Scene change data
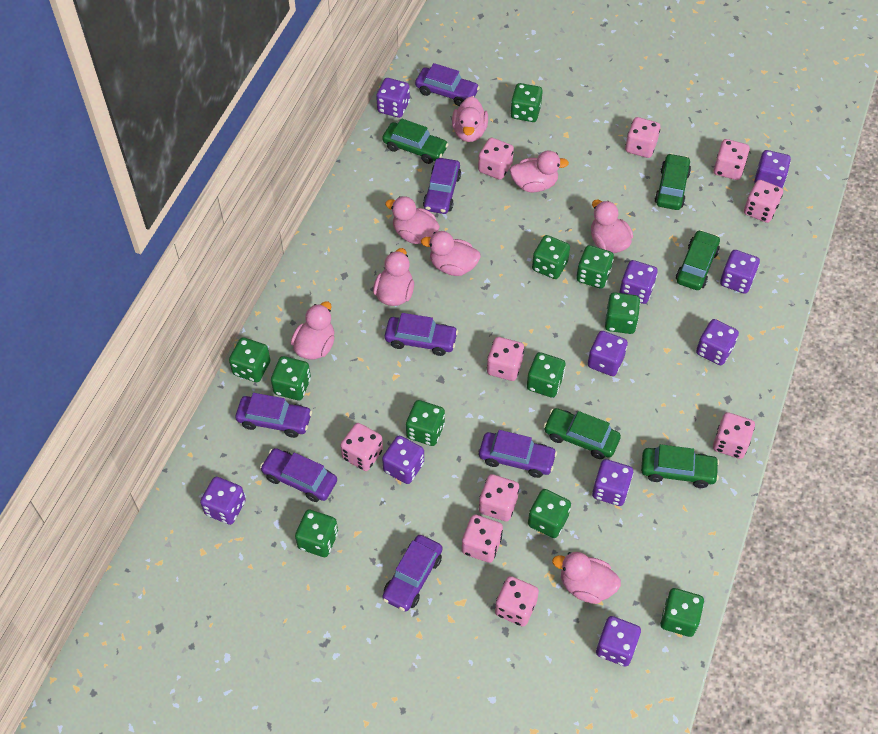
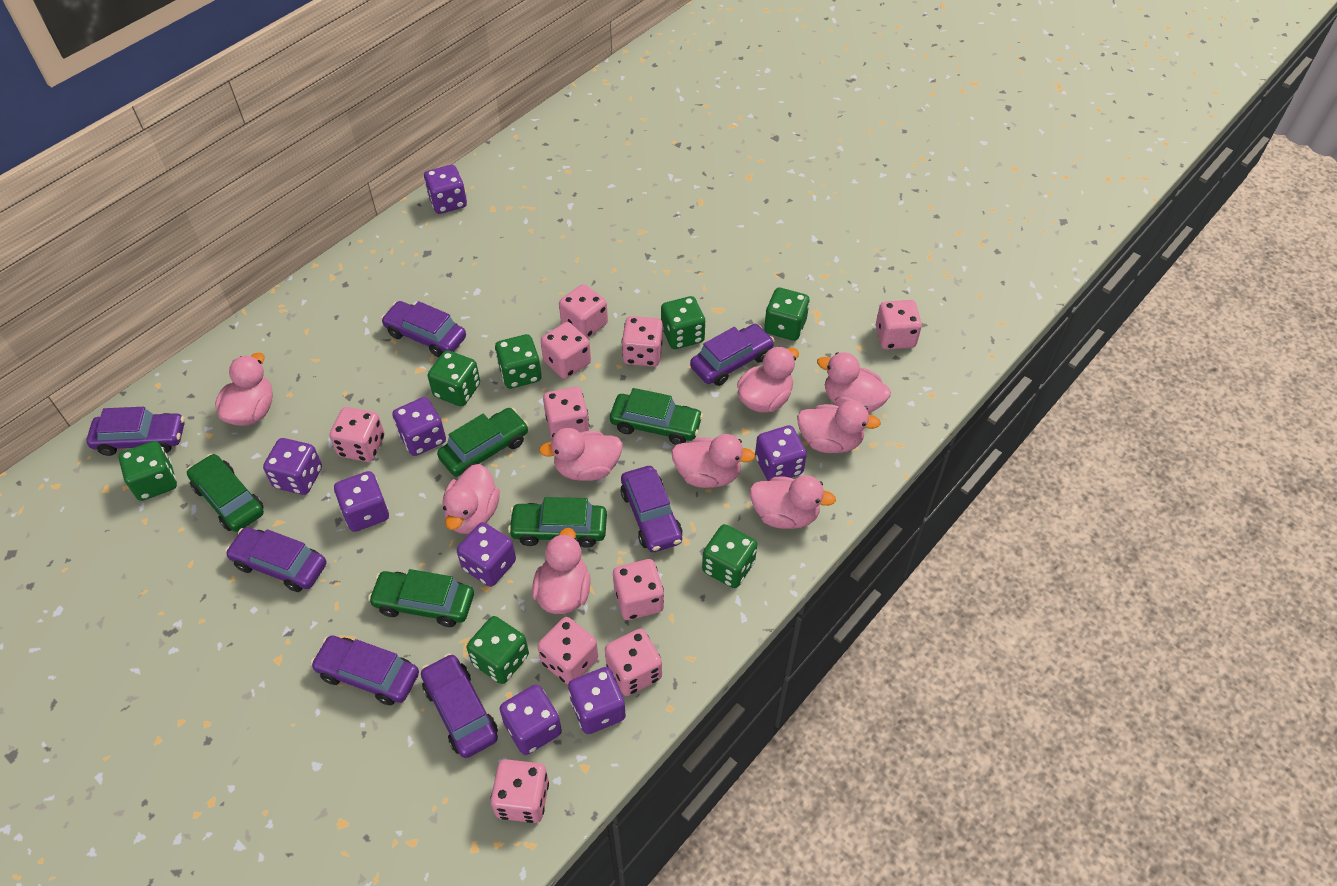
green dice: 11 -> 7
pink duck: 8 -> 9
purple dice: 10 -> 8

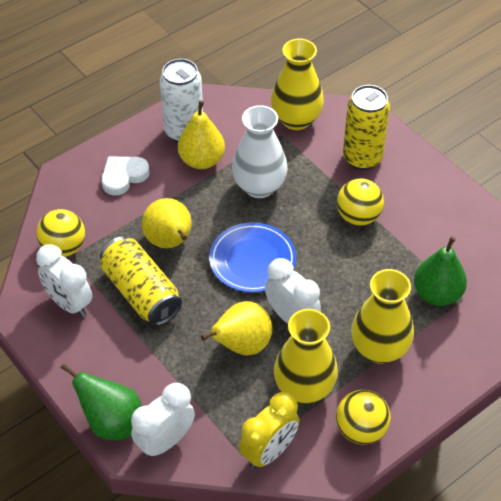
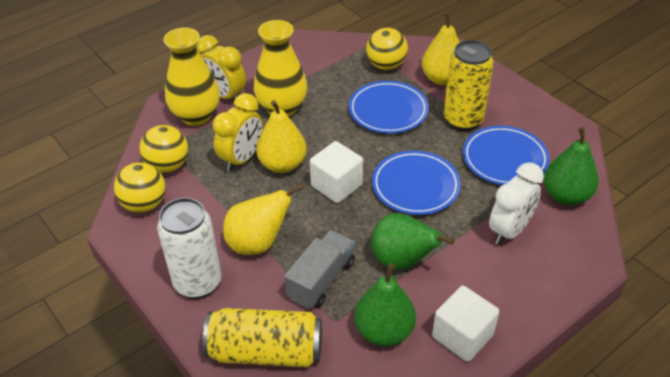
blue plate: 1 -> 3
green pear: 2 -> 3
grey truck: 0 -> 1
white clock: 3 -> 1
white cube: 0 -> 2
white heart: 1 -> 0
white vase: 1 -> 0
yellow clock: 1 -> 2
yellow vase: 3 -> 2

**THE PROBLEM**
The result should consist solely of the lines from the one that contains "blue plate: 1 -> 3" to the last line of the records above, reproduced exactly.

**RESPONSE AREA**
blue plate: 1 -> 3
green pear: 2 -> 3
grey truck: 0 -> 1
white clock: 3 -> 1
white cube: 0 -> 2
white heart: 1 -> 0
white vase: 1 -> 0
yellow clock: 1 -> 2
yellow vase: 3 -> 2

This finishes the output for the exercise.